● WORK TO BE COMPLETED: Apart from the pictures, output all of the records exactly.

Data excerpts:

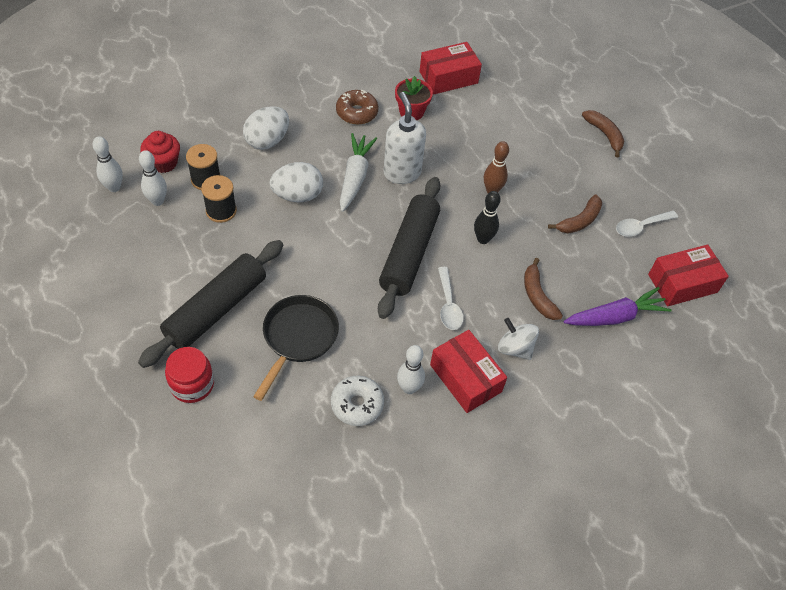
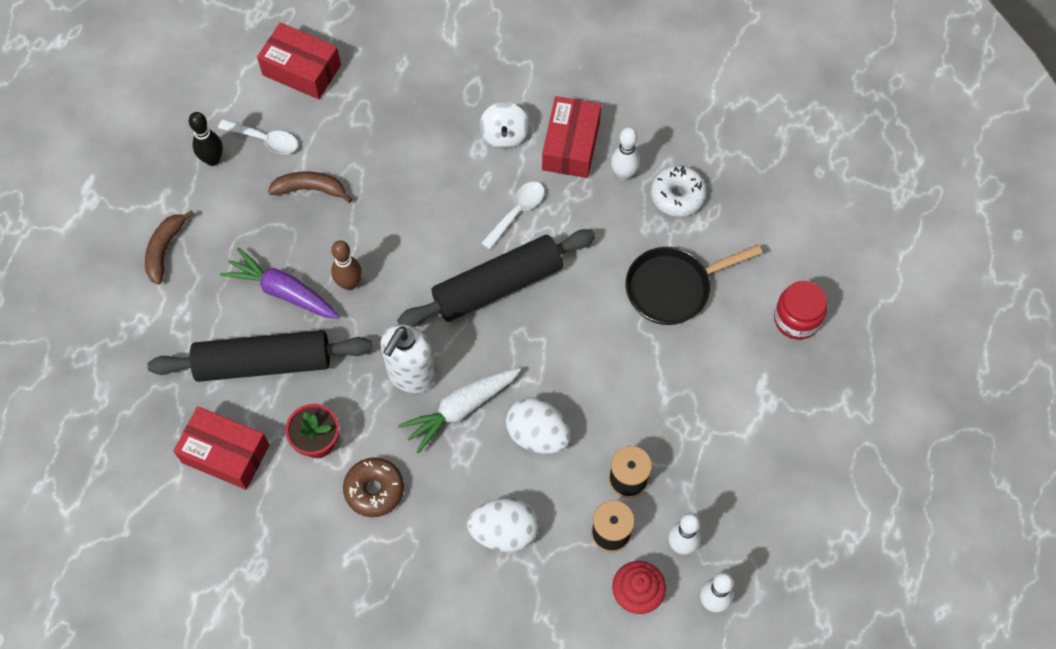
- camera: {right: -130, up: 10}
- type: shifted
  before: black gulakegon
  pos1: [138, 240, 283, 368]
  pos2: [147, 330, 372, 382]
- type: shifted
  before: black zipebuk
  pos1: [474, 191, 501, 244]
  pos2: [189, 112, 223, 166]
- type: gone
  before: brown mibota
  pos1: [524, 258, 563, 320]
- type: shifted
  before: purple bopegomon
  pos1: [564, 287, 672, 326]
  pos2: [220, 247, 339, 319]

● REPLY TO THE EXERCISE:
- camera: {right: -130, up: 10}
- type: shifted
  before: black gulakegon
  pos1: [138, 240, 283, 368]
  pos2: [147, 330, 372, 382]
- type: shifted
  before: black zipebuk
  pos1: [474, 191, 501, 244]
  pos2: [189, 112, 223, 166]
- type: gone
  before: brown mibota
  pos1: [524, 258, 563, 320]
- type: shifted
  before: purple bopegomon
  pos1: [564, 287, 672, 326]
  pos2: [220, 247, 339, 319]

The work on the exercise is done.